§ **WHAT THE EXERCISE ASKS**
Look through the data below for the line with "added: budzik/zielony (2nd" and the line with "camera: 20 degrees left, 20 degrees up", then transcribe exactly from the first through the second, leaving out all pictures.

§ **INFORMATION GIVEN**
# # # # #

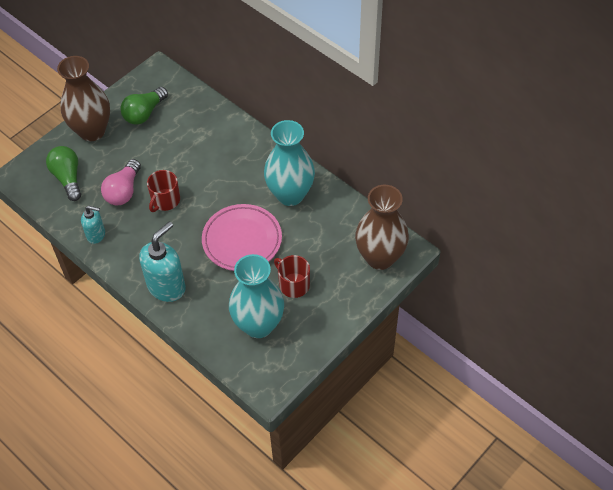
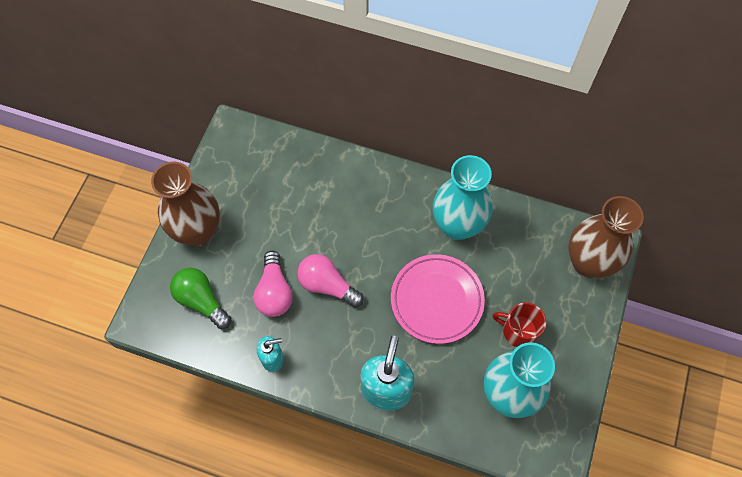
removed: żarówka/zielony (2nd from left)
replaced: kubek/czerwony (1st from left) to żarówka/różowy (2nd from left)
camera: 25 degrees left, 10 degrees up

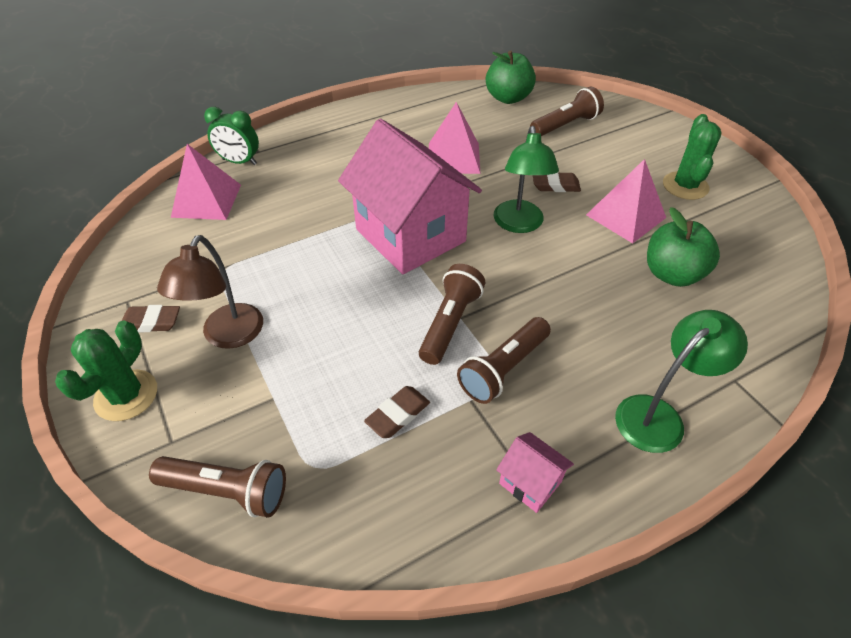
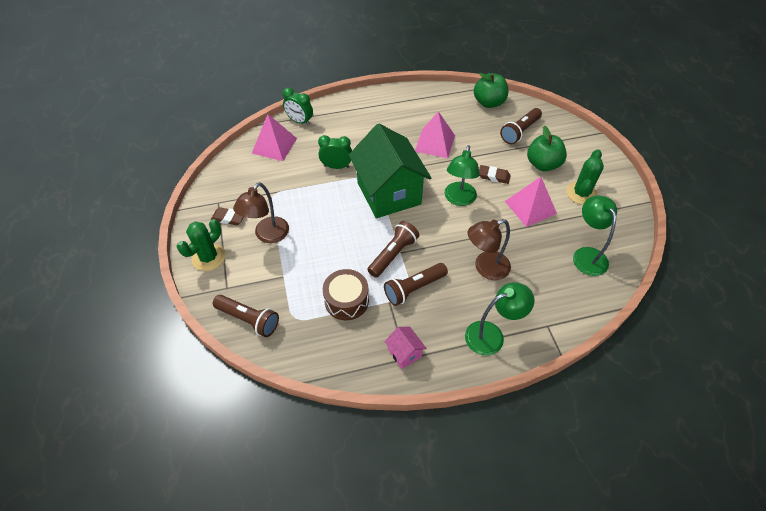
added: budzik/zielony (2nd from left); lampka/brązowy (2nd from left); lampka/zielony (3rd from left)
moved: jabłko/zielony (2nd from left)
replaced: gumka do mazania/brązowy (2nd from left) to bęben/brązowy
recoloured: domek/różowy (1st from left) to domek/zielony
turned: latarka/brązowy (4th from left) 150 degrees clockwise
camera: 15 degrees right, 5 degrees up

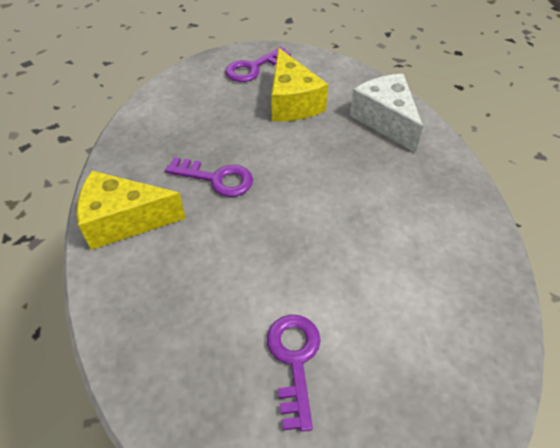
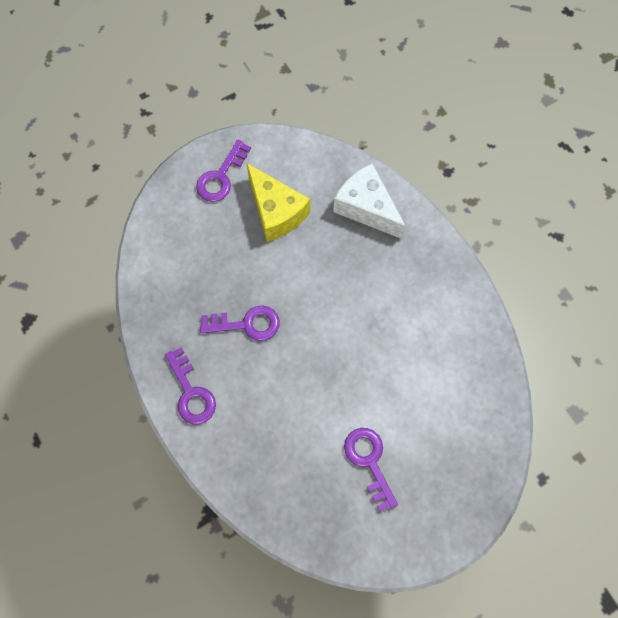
replaced: ser/żółty (1st from left) to klucz/fioletowy (1st from left)
camera: 20 degrees left, 20 degrees up

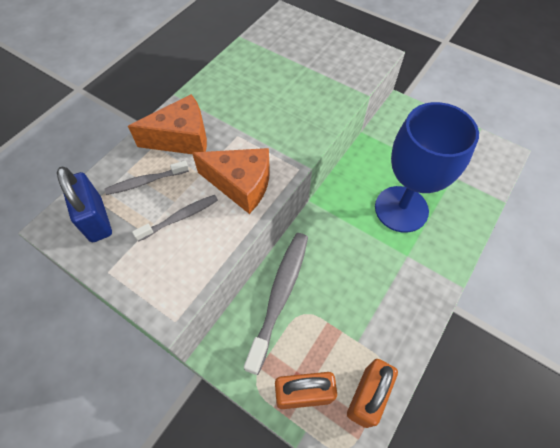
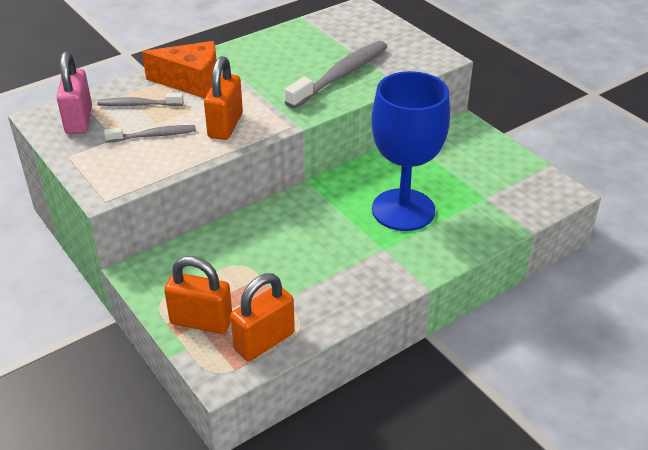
moved: szczoteczka do zębów/szary (3rd from left)
replaced: ser/pomarańczowy (2nd from left) to kłódka/pomarańczowy (2nd from left)
recoloured: kłódka/niebieski to kłódka/różowy
camera: 20 degrees right, 20 degrees down

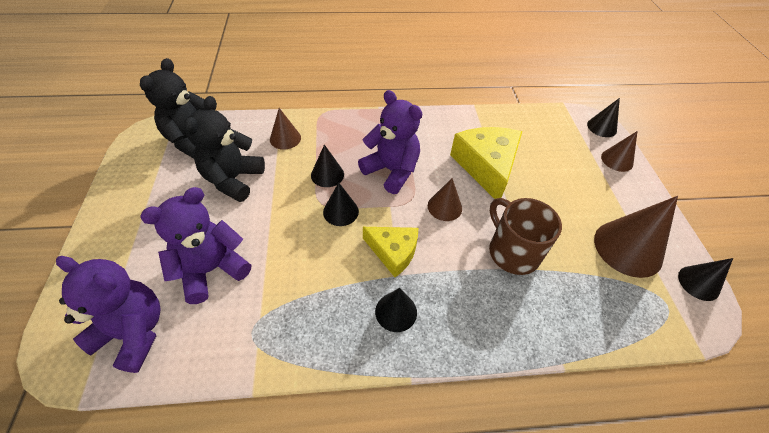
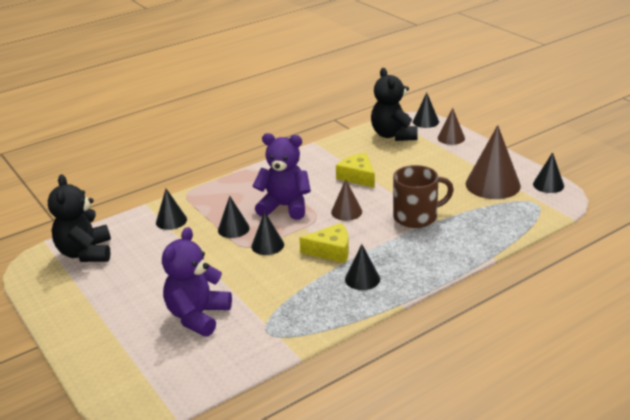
removed: miś/fioletowy (1st from left)
moved: miś/czarny (2nd from left)
recoloured: stożek/brązowy (1st from left) to stożek/czarny (1st from left)
turned: kubek/brązowy 135 degrees clockwise
resized: ser/żółty (2nd from left) x0.62
camera: 25 degrees left, 20 degrees down

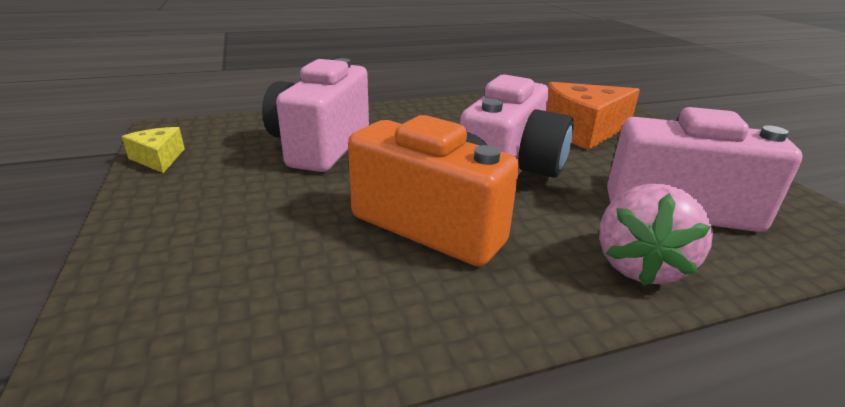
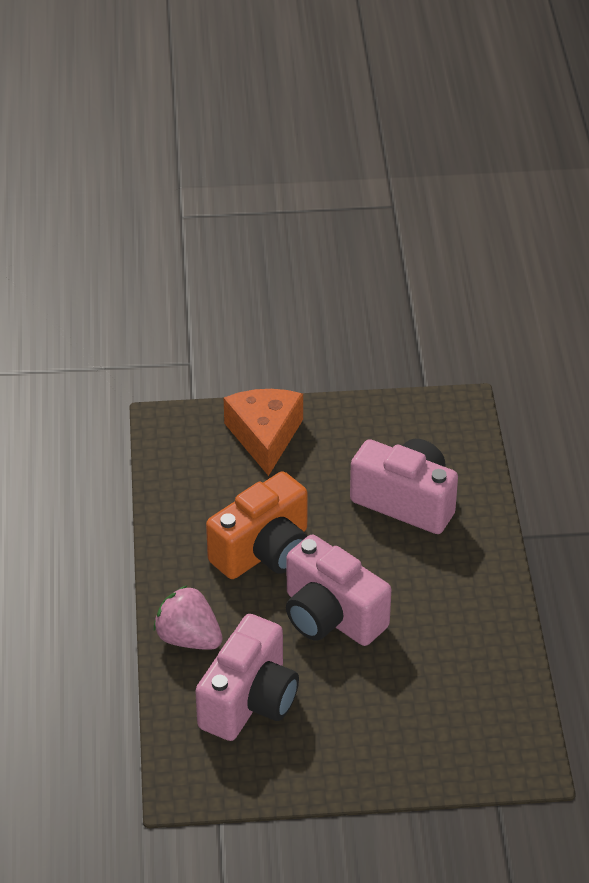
removed: ser/żółty
moved: ser/pomarańczowy
camera: 105 degrees right, 15 degrees up

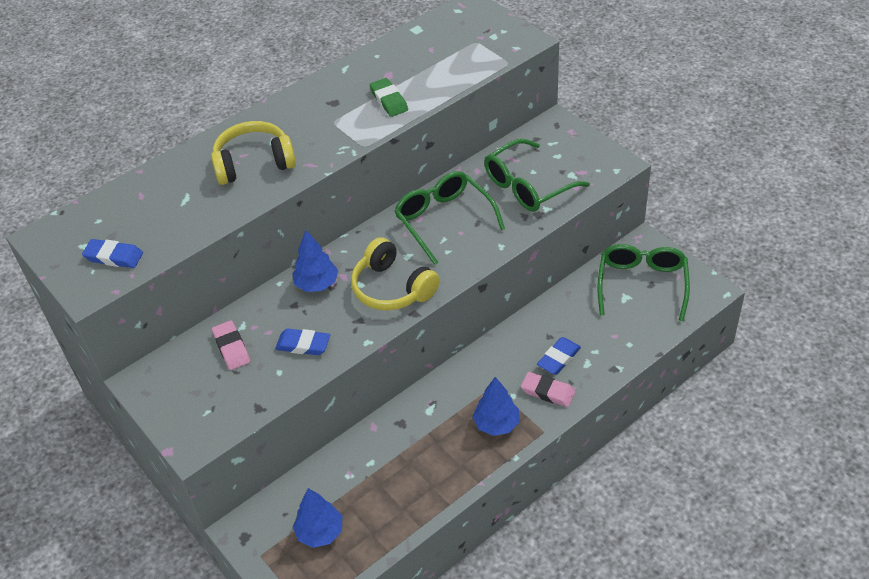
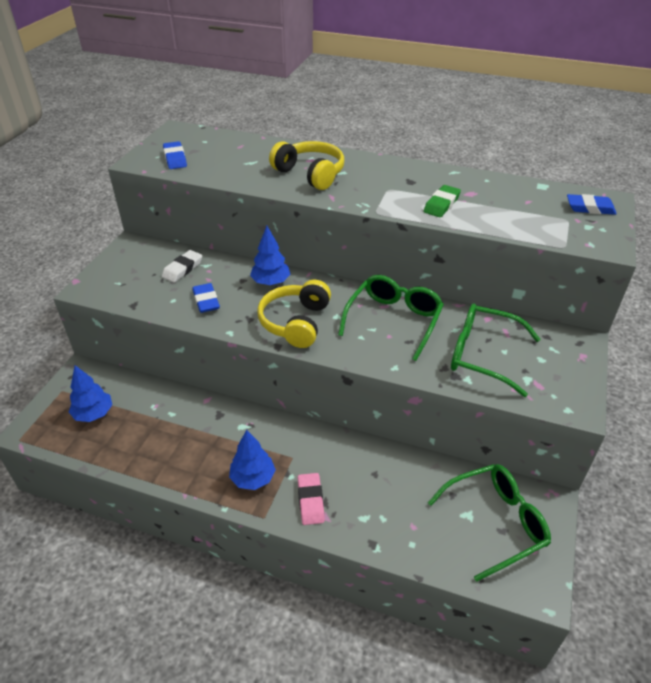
moved: gumka do mazania/niebieski (3rd from left)
recoloured: gumka do mazania/różowy (1st from left) to gumka do mazania/biały
camera: 55 degrees right, 5 degrees down

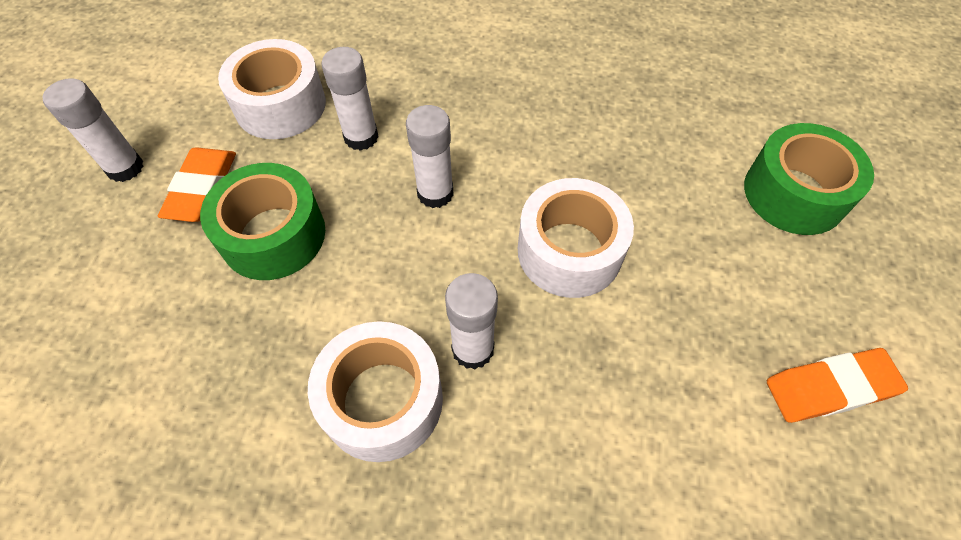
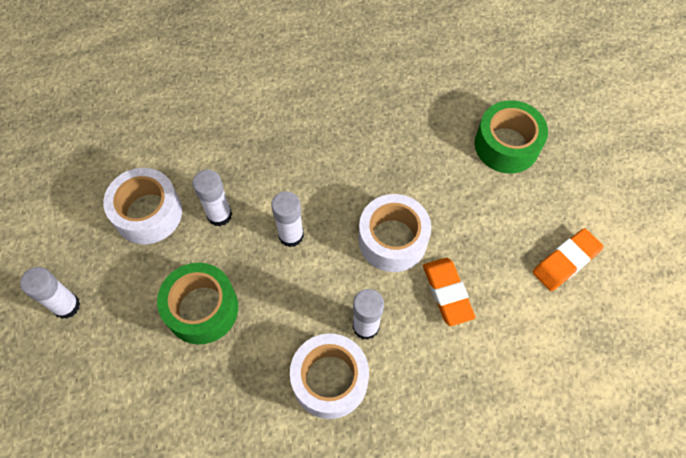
moved: gumka do mazania/pomarańczowy (1st from left)
camera: 25 degrees left, 5 degrees up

# # # # #

§ **ANSWER FOR THE TASK**
added: budzik/zielony (2nd from left); lampka/brązowy (2nd from left); lampka/zielony (3rd from left)
moved: jabłko/zielony (2nd from left)
replaced: gumka do mazania/brązowy (2nd from left) to bęben/brązowy
recoloured: domek/różowy (1st from left) to domek/zielony
turned: latarka/brązowy (4th from left) 150 degrees clockwise
camera: 15 degrees right, 5 degrees up

replaced: ser/żółty (1st from left) to klucz/fioletowy (1st from left)
camera: 20 degrees left, 20 degrees up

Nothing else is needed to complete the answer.